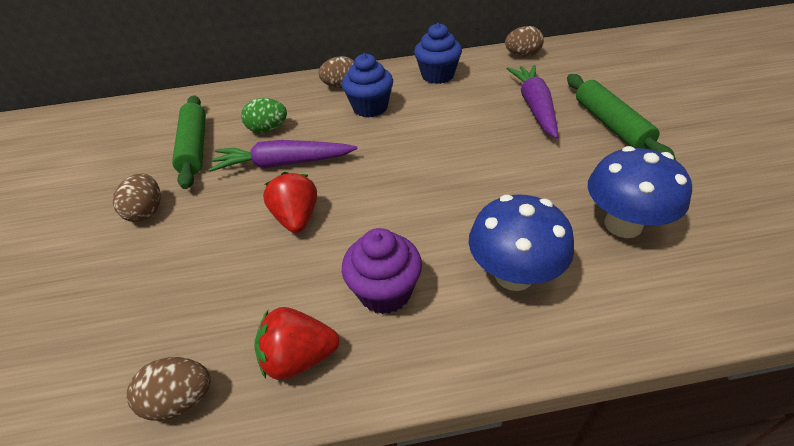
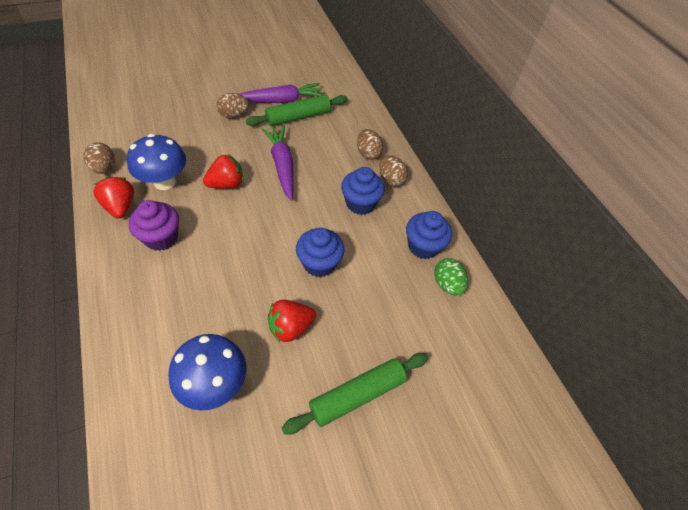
camera: 70 degrees right, 10 degrees up
(268, 129) = (323, 148): green egg -> green egg (447, 284)
(452, 140) = (319, 263): none -> blue cupcake
(513, 275) = (169, 306): blue mushroom -> blue mushroom (165, 182)
(522, 55) = (483, 320): brown egg -> brown egg (368, 153)
(534, 107) = (380, 328): purple carrot -> purple carrot (280, 101)
(539, 164) = (290, 327): none -> red strawberry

______________________________

Required work
All of the material shown above needs to be duplicated exactly. Omit every picture.

Answer below
camera: 70 degrees right, 10 degrees up
(268, 129) = (323, 148): green egg -> green egg (447, 284)
(452, 140) = (319, 263): none -> blue cupcake
(513, 275) = (169, 306): blue mushroom -> blue mushroom (165, 182)
(522, 55) = (483, 320): brown egg -> brown egg (368, 153)
(534, 107) = (380, 328): purple carrot -> purple carrot (280, 101)
(539, 164) = (290, 327): none -> red strawberry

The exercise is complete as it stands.